> **What you are asked to do**: Start at the line below containing "purple cone C5" and stop at the line containing "grey cone H7". Repeat every line of that stretch exactly, and nothing outside it.

> **Data for processing**:
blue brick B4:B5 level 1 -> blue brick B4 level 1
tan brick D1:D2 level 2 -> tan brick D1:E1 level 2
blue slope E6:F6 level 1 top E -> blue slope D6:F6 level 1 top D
---
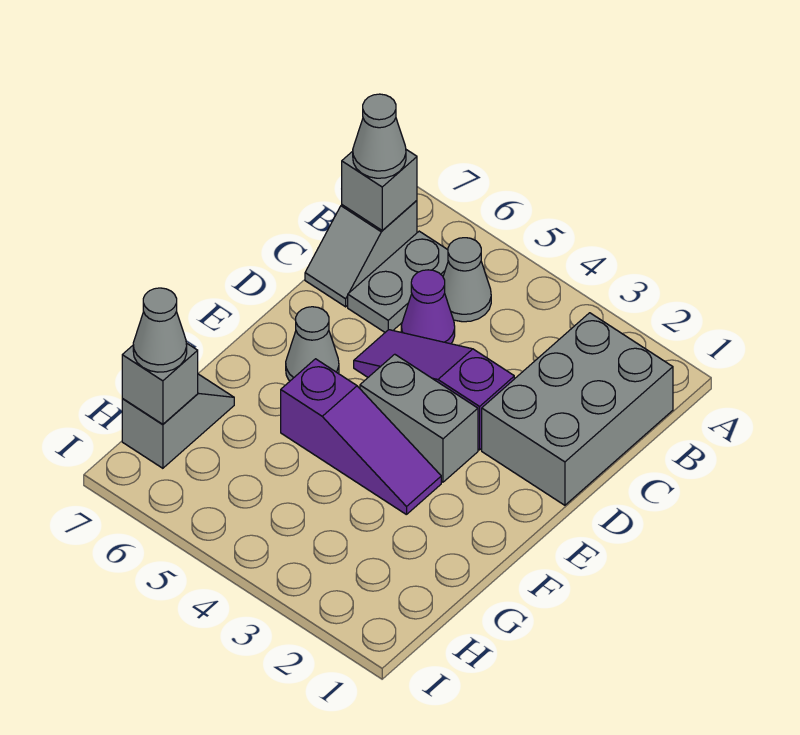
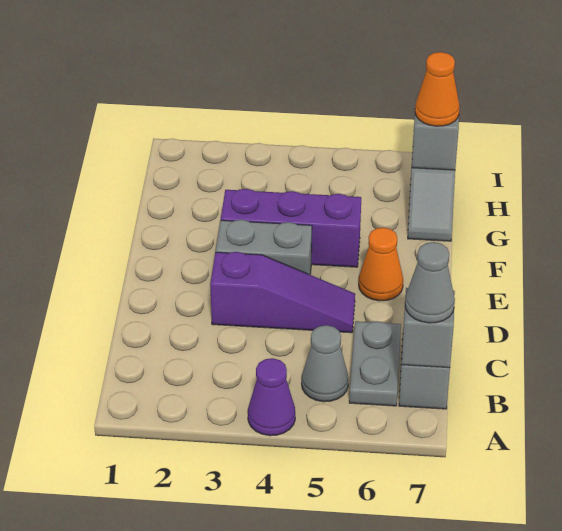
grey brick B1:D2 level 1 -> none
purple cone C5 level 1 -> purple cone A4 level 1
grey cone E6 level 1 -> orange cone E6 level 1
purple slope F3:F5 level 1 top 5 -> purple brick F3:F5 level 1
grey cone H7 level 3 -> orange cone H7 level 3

> **Result of this task**:
purple cone C5 level 1 -> purple cone A4 level 1
grey cone E6 level 1 -> orange cone E6 level 1
purple slope F3:F5 level 1 top 5 -> purple brick F3:F5 level 1
grey cone H7 level 3 -> orange cone H7 level 3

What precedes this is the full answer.